→ WHAT YOU SHOULD DO: Set down the full listing exactly as given. Any pictures are to be left out.

= = = = =

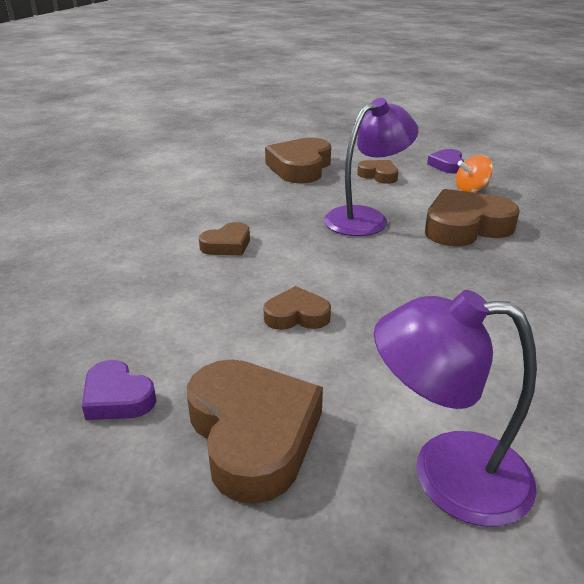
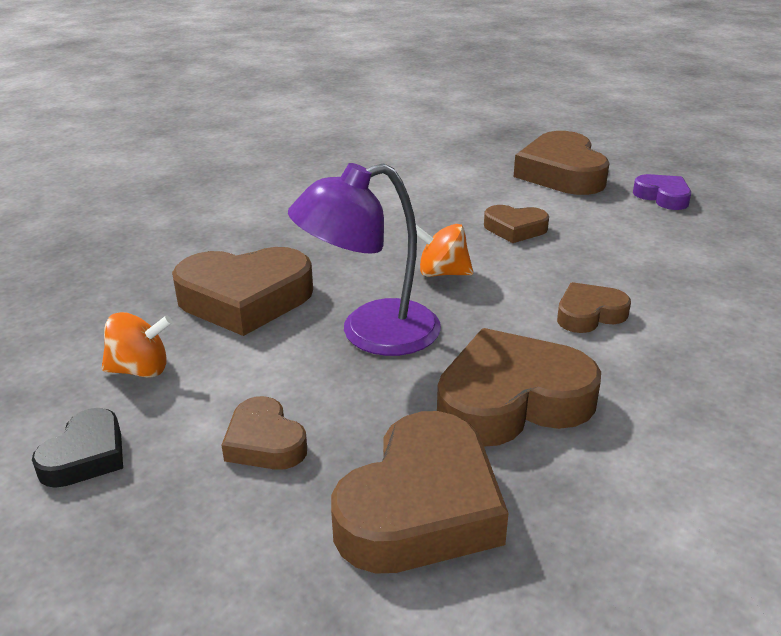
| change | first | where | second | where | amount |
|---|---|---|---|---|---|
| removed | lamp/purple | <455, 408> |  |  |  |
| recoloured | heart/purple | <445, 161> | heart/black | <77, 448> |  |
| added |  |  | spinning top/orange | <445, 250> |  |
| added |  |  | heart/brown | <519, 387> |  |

= = = = =

→ SOLVED EXERCISE:
| change | first | where | second | where | amount |
|---|---|---|---|---|---|
| removed | lamp/purple | <455, 408> |  |  |  |
| recoloured | heart/purple | <445, 161> | heart/black | <77, 448> |  |
| added |  |  | spinning top/orange | <445, 250> |  |
| added |  |  | heart/brown | <519, 387> |  |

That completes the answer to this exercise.